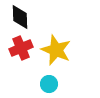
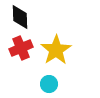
yellow star: rotated 16 degrees clockwise
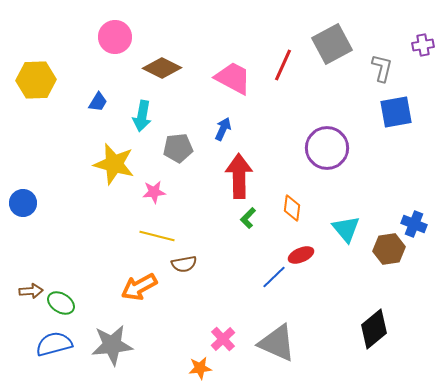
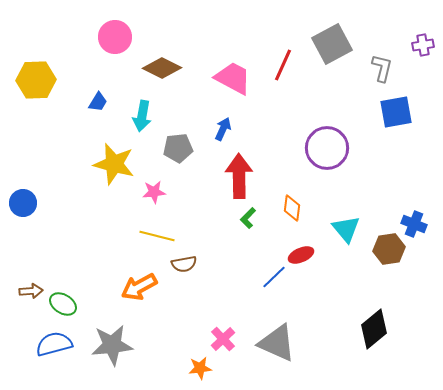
green ellipse: moved 2 px right, 1 px down
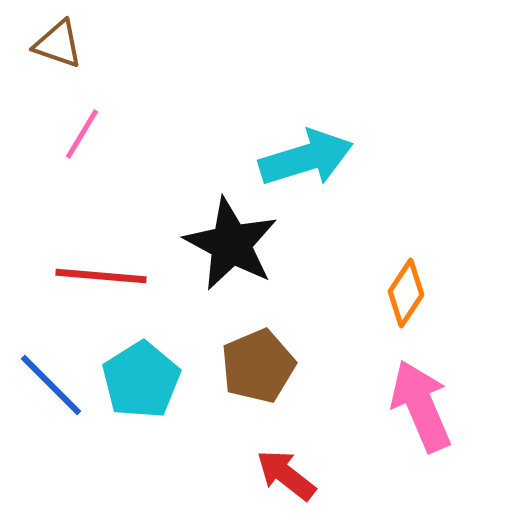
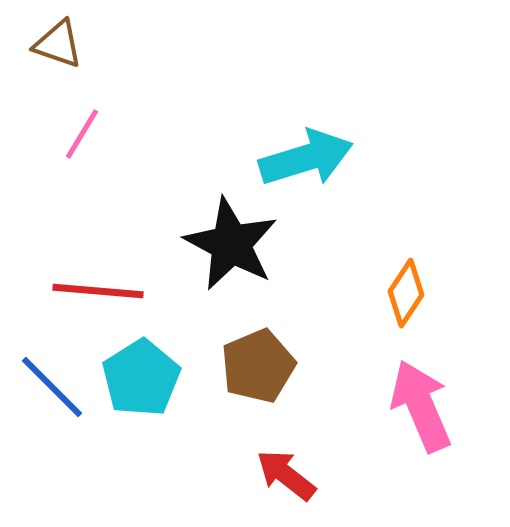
red line: moved 3 px left, 15 px down
cyan pentagon: moved 2 px up
blue line: moved 1 px right, 2 px down
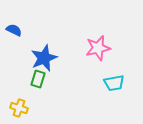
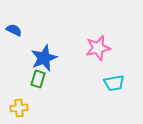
yellow cross: rotated 24 degrees counterclockwise
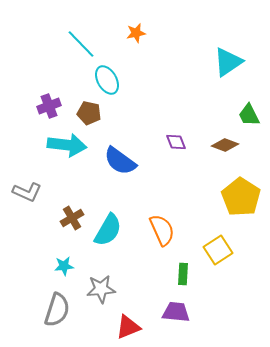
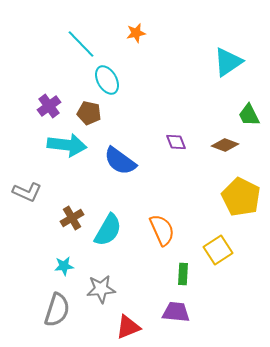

• _ASSIGNED TASK_
Leaving out the images, return the entries above exactly as they read.

• _SOLUTION_
yellow star: rotated 16 degrees clockwise
green ellipse: moved 2 px right, 1 px down
red line: moved 3 px left, 15 px down
cyan pentagon: moved 2 px up
blue line: moved 1 px right, 2 px down
yellow cross: rotated 24 degrees counterclockwise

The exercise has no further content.